** Data shown follows **
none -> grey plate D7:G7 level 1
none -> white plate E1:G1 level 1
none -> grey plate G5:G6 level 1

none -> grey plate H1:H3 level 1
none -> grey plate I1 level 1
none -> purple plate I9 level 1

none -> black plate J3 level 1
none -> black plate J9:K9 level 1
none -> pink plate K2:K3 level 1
** End of Data shown **
** Data shown follows **
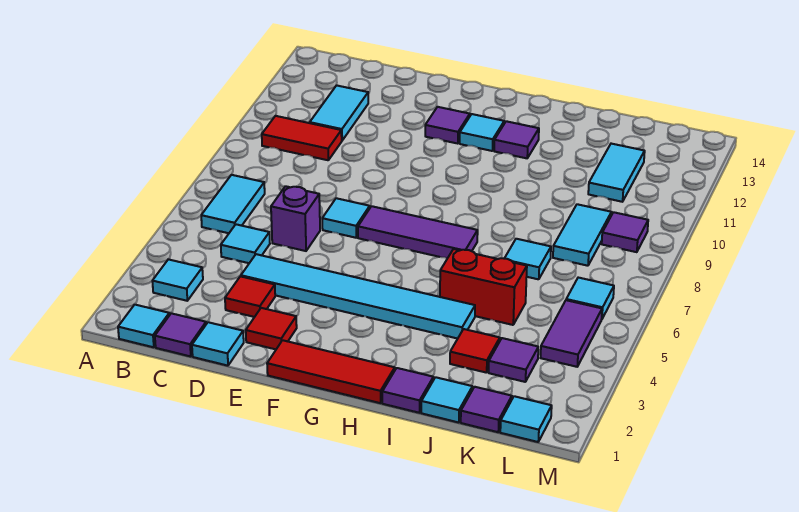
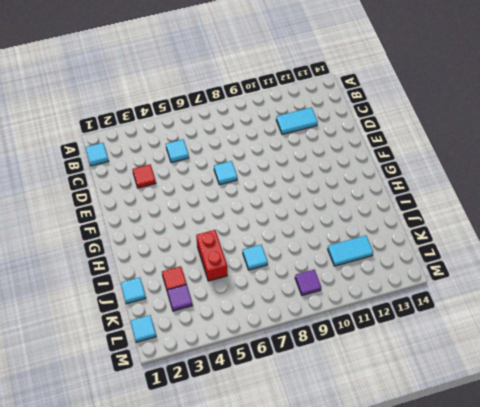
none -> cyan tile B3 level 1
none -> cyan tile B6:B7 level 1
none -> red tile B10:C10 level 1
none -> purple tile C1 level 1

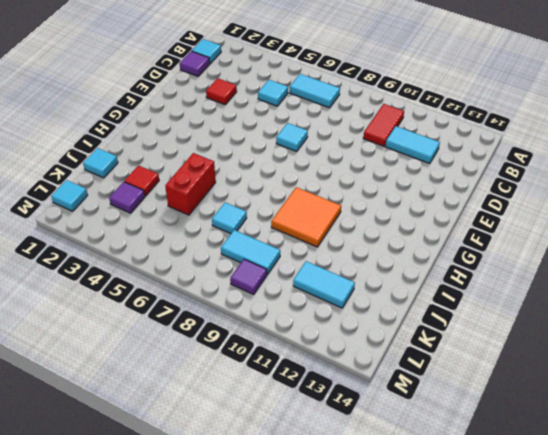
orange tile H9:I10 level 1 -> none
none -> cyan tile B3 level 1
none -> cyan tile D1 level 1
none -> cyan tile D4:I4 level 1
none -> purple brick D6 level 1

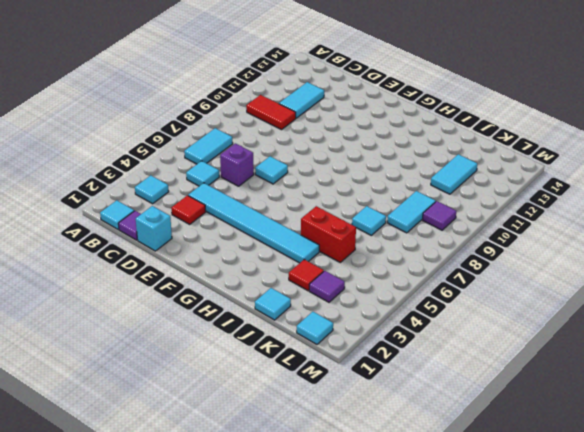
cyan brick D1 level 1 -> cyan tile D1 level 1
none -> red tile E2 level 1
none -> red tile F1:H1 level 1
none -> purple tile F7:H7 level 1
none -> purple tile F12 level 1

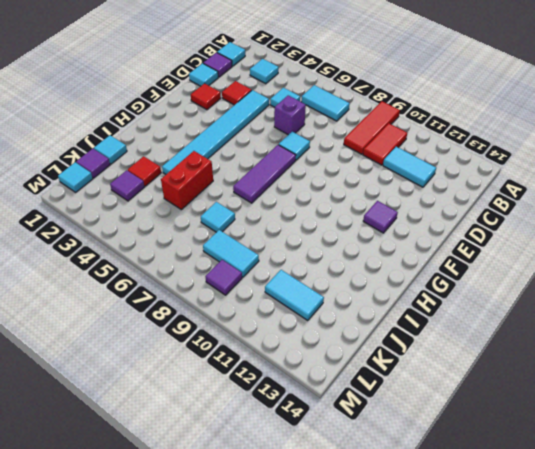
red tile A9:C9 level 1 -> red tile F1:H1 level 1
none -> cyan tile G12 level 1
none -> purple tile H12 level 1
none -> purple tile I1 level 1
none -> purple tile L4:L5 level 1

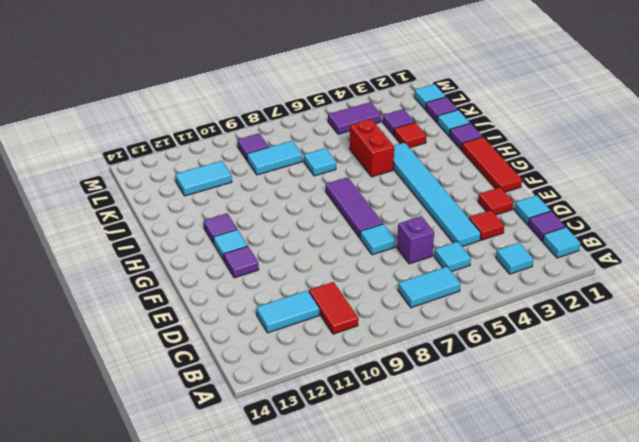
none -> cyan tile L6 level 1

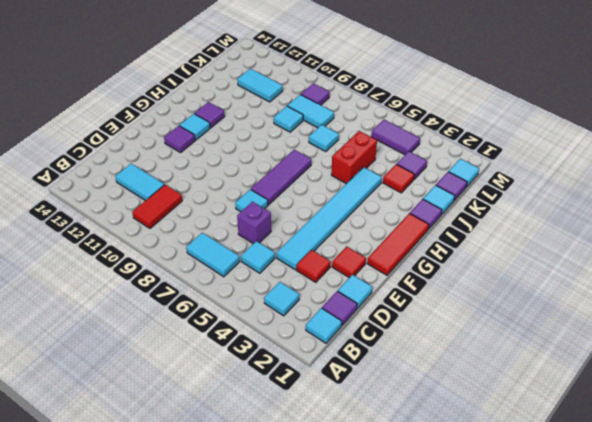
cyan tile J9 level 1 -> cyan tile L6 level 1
** End of Data shown **
Work task:
Please make an exact copy of the lines above from the line with "none -> grey plate D7:G7 level 1" through the line with "none -> pink plate K2:K3 level 1", both ends included.

Your response:
none -> grey plate D7:G7 level 1
none -> white plate E1:G1 level 1
none -> grey plate G5:G6 level 1

none -> grey plate H1:H3 level 1
none -> grey plate I1 level 1
none -> purple plate I9 level 1

none -> black plate J3 level 1
none -> black plate J9:K9 level 1
none -> pink plate K2:K3 level 1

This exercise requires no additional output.